=== What this task involves ===
Write the listing out again word for word. Pictures do not belong in the copy.

=== Raw data ===
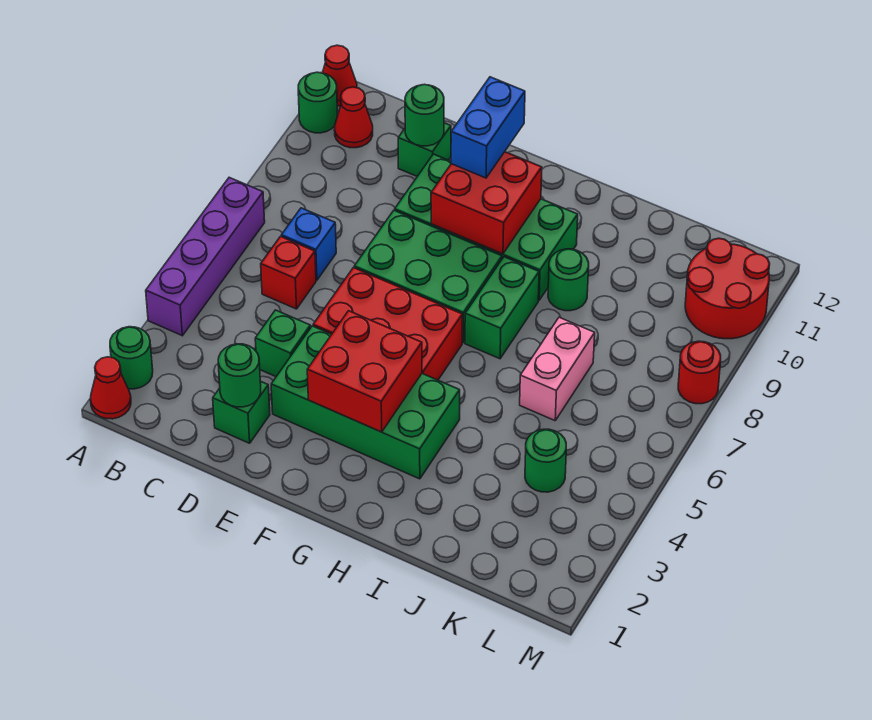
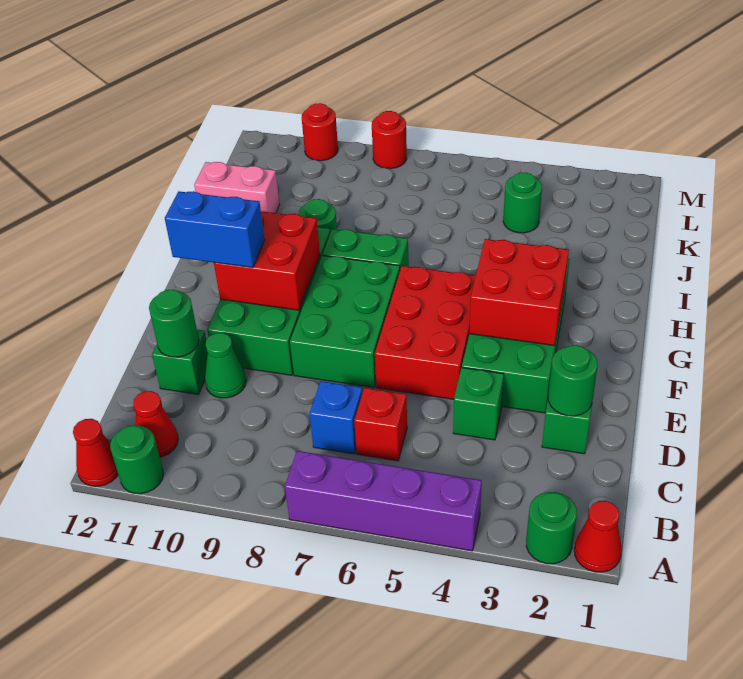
none -> green cone D10 level 1
pink brick J6:J7 level 1 -> pink brick J11:J12 level 1
red round brick L10:M11 level 1 -> red round brick M10 level 1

=== Result of the exercise ===
none -> green cone D10 level 1
pink brick J6:J7 level 1 -> pink brick J11:J12 level 1
red round brick L10:M11 level 1 -> red round brick M10 level 1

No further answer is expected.